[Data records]

※ ※ ※

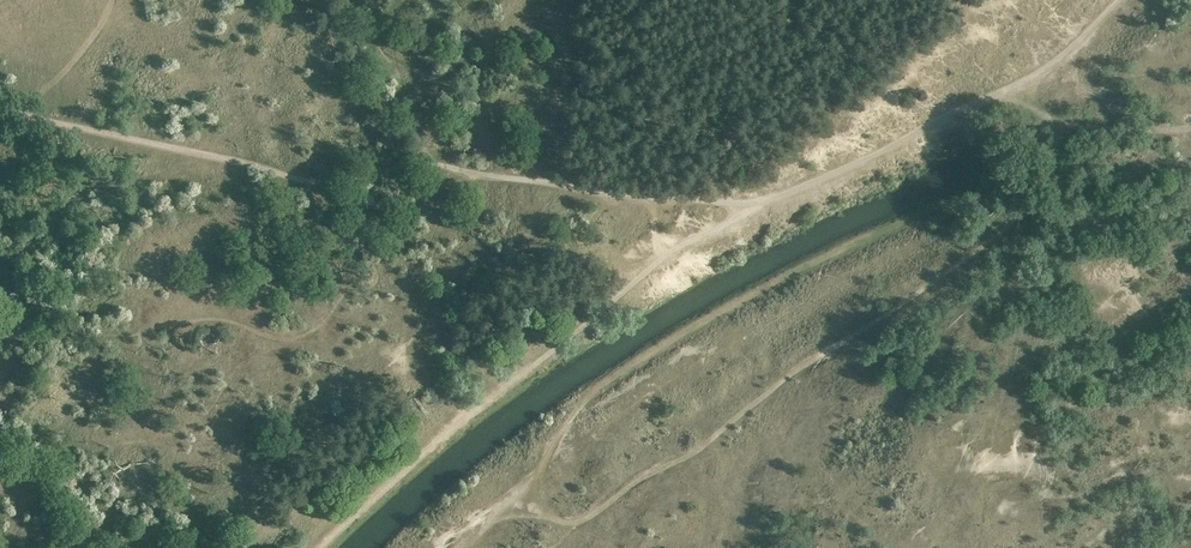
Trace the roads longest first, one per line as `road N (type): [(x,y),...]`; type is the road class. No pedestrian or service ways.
road 1 (track): [(320,547),(658,262),(761,204)]
road 2 (track): [(0,111),(316,182),(416,165),(457,170)]
road 3 (track): [(457,170),(761,204)]
road 4 (track): [(761,204),(1009,88)]
road 5 (track): [(1009,88),(1053,63),(1116,0)]

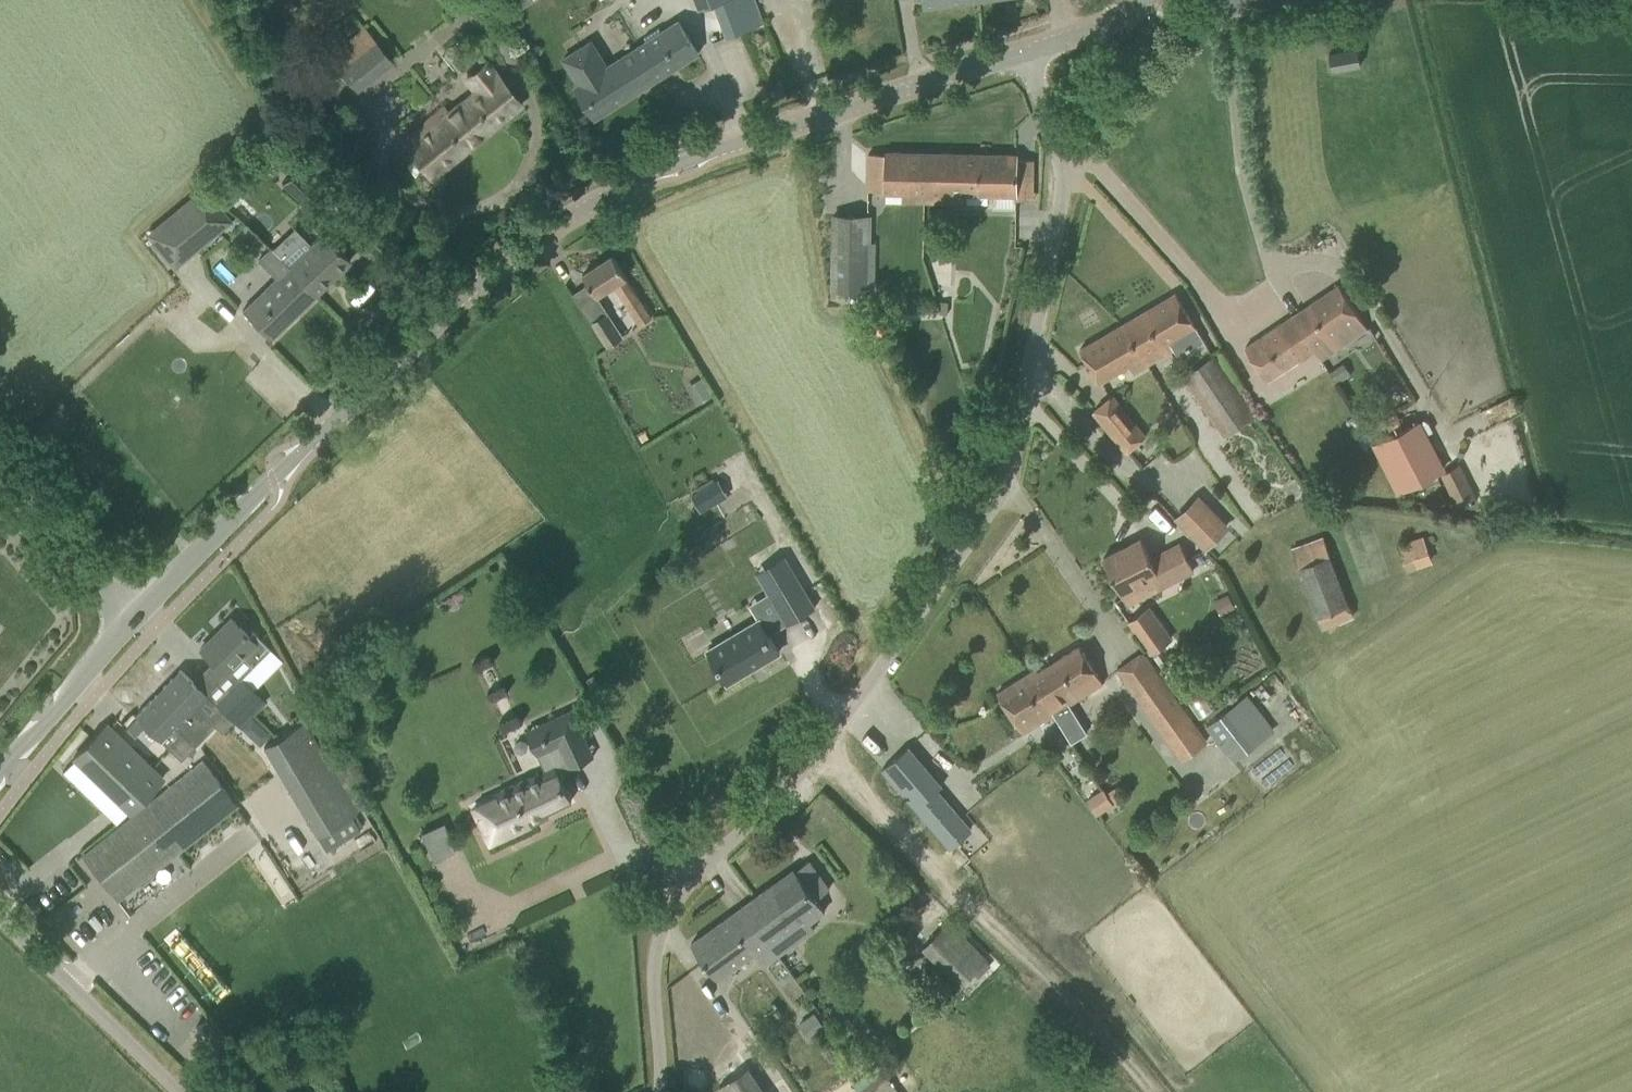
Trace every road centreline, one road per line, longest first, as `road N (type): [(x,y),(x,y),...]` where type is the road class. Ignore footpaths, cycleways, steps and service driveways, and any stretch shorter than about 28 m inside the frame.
road 1 (unclassified): [(663,1091),(678,944),(690,905),(711,871),(854,717),(964,572),(1006,494),(1064,183),(1050,111),(1025,49)]
road 2 (tertiary): [(133,620),(309,446),(513,255),(557,224),(678,166),(1025,49)]
road 3 (unclassified): [(0,919),(171,1091)]
road 4 (unclassified): [(133,620),(0,449)]
road 5 (tertiary): [(0,769),(133,620)]
road 6 (tertiary): [(1025,49),(1128,15),(1148,0)]

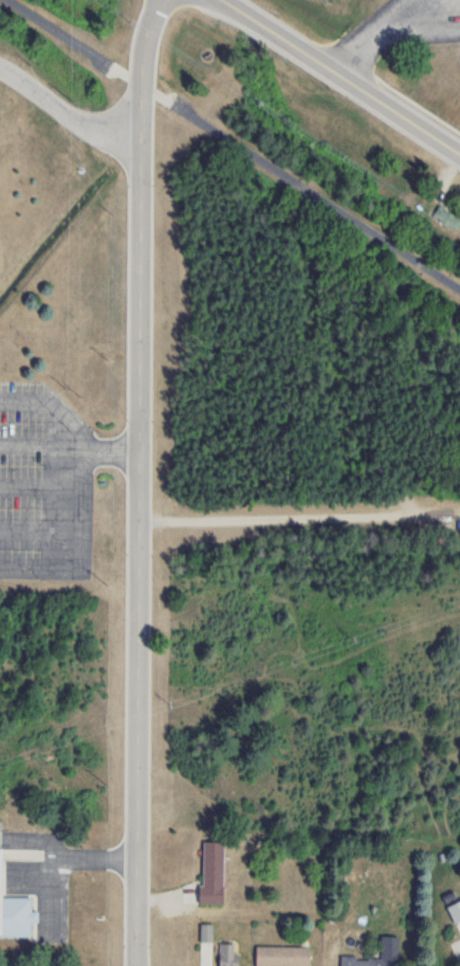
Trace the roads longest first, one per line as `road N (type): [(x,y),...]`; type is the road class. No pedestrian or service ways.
road 1 (residential): [(136,965),(146,192)]
road 2 (tertiary): [(459,154),(224,0)]
road 3 (residential): [(146,192),(143,87),(161,0)]
road 4 (residential): [(459,17),(405,21),(348,81)]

※ ※ ※

Problem details:
Output each line of the records exactly. Any picture is skipped.

Result of the exercise:
Trace the roads longest first, one per line as `road N (type): [(x,y),...]`; type is the road class. No pedestrian or service ways.
road 1 (track): [(320,547),(658,262),(761,204)]
road 2 (track): [(0,111),(316,182),(416,165),(457,170)]
road 3 (track): [(457,170),(761,204)]
road 4 (track): [(761,204),(1009,88)]
road 5 (track): [(1009,88),(1053,63),(1116,0)]

Trace every road centreline, one road per line, longest first, as `road N (type): [(x,y),(x,y),...]` where type is the road class. Ignore footpaths, cycleways, steps and service driveways, and any stretch shorter than about 28 m inside the frame.
road 1 (unclassified): [(663,1091),(678,944),(690,905),(711,871),(854,717),(964,572),(1006,494),(1064,183),(1050,111),(1025,49)]
road 2 (tertiary): [(133,620),(309,446),(513,255),(557,224),(678,166),(1025,49)]
road 3 (unclassified): [(0,919),(171,1091)]
road 4 (unclassified): [(133,620),(0,449)]
road 5 (tertiary): [(0,769),(133,620)]
road 6 (tertiary): [(1025,49),(1128,15),(1148,0)]

Trace the roads longest first, one per line as `road N (type): [(x,y),...]`; type is the road class. No pedestrian or service ways.
road 1 (residential): [(136,965),(146,192)]
road 2 (tertiary): [(459,154),(224,0)]
road 3 (residential): [(146,192),(143,87),(161,0)]
road 4 (residential): [(459,17),(405,21),(348,81)]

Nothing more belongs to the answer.